>>>

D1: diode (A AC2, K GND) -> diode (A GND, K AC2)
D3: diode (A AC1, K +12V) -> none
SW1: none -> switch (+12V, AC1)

<<<
>>>

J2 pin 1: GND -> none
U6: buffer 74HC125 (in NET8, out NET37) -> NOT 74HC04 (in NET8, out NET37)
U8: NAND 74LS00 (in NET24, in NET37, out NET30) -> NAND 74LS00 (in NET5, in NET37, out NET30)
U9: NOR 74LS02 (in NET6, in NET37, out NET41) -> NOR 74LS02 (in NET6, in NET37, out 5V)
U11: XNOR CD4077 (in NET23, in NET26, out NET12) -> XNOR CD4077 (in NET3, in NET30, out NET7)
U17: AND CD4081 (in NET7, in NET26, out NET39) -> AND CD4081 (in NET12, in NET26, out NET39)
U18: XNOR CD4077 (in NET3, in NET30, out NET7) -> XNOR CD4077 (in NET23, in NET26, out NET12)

<<<
>>>

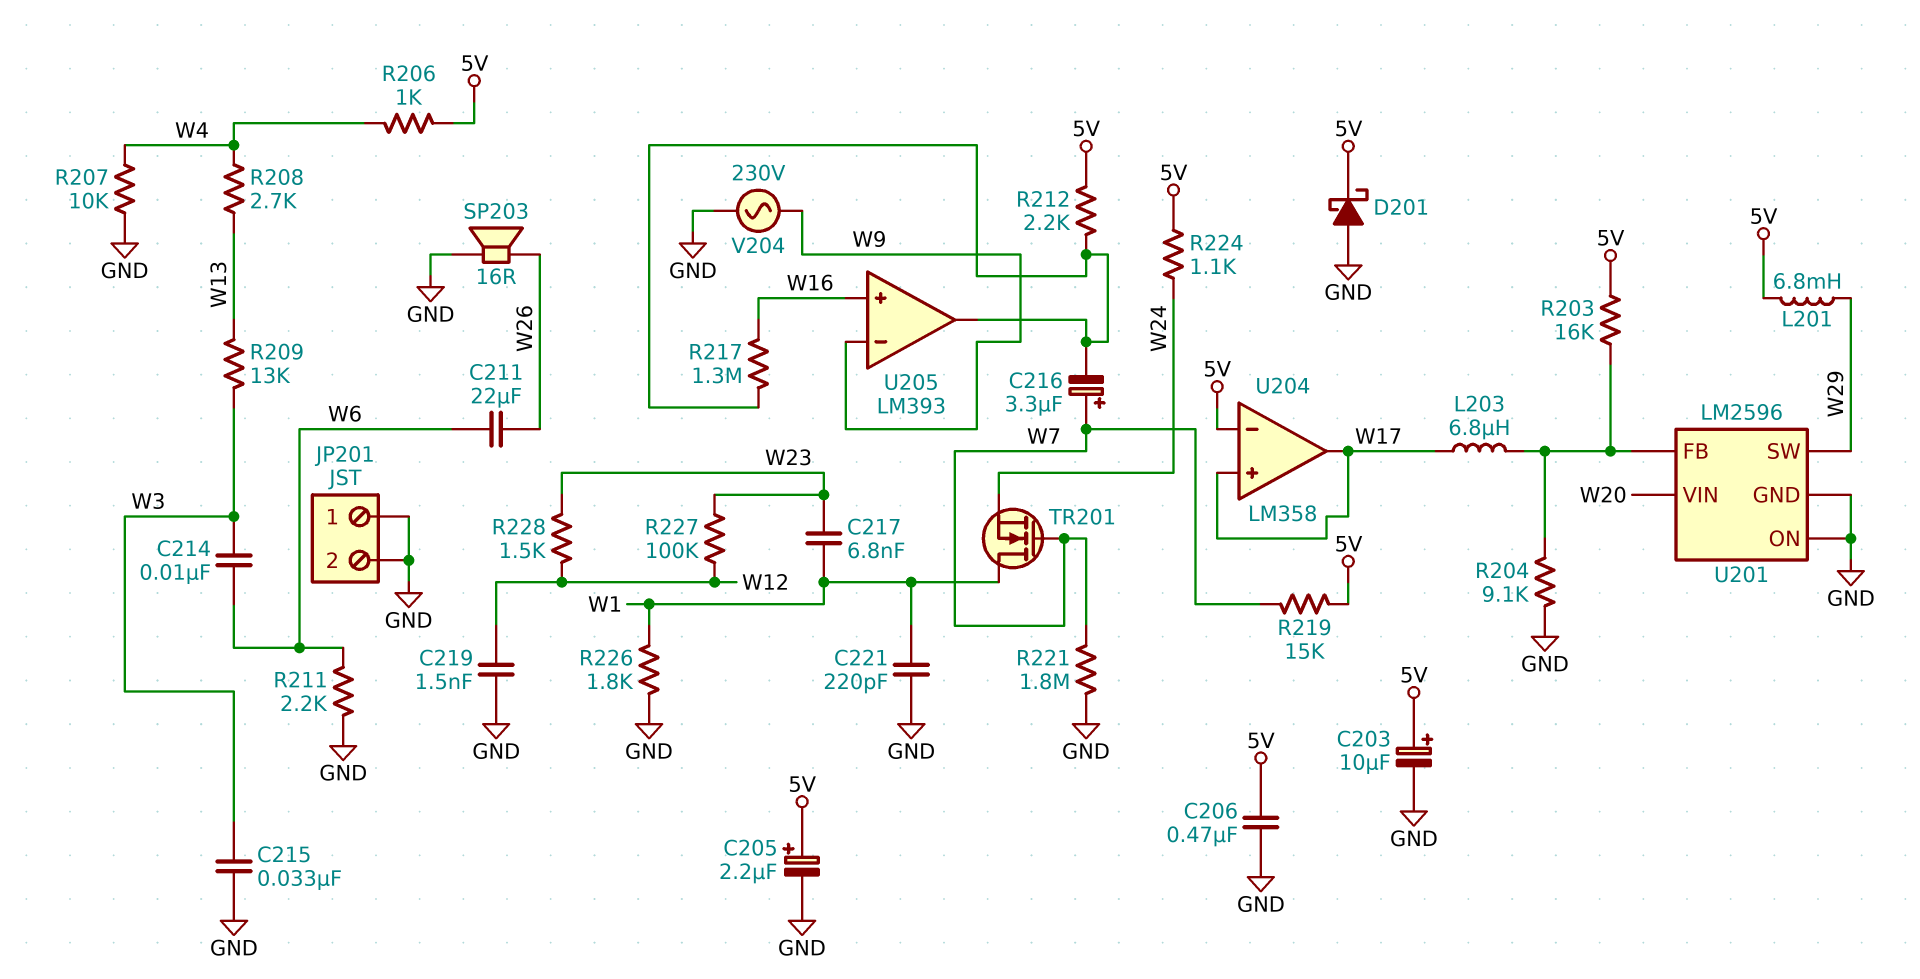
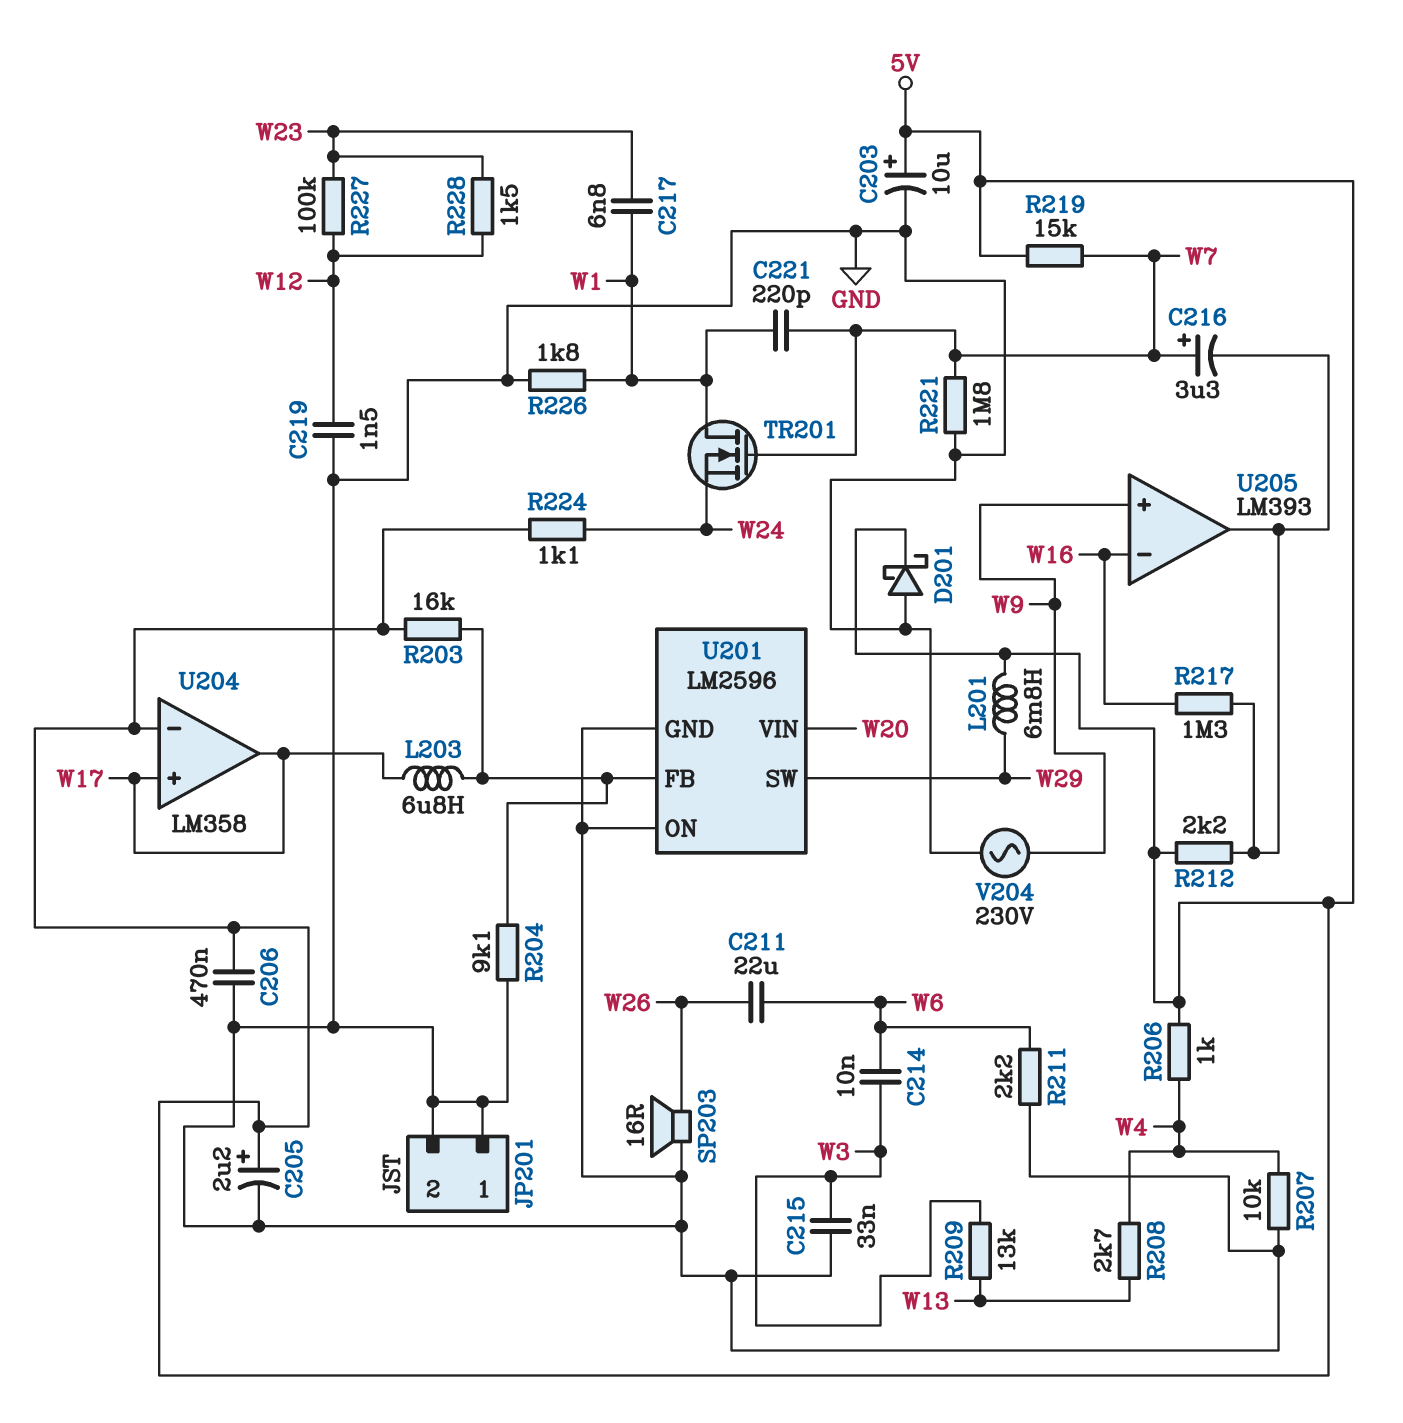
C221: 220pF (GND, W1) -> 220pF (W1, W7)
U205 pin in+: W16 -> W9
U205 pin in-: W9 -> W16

<<<

Transcribe, exactly and without additions, the lines of the records above, beginning with the line that contains "D1: diode (A" and ending with the line that contains "SW1: none -> switch (+12V, AC1)", both included.

D1: diode (A AC2, K GND) -> diode (A GND, K AC2)
D3: diode (A AC1, K +12V) -> none
SW1: none -> switch (+12V, AC1)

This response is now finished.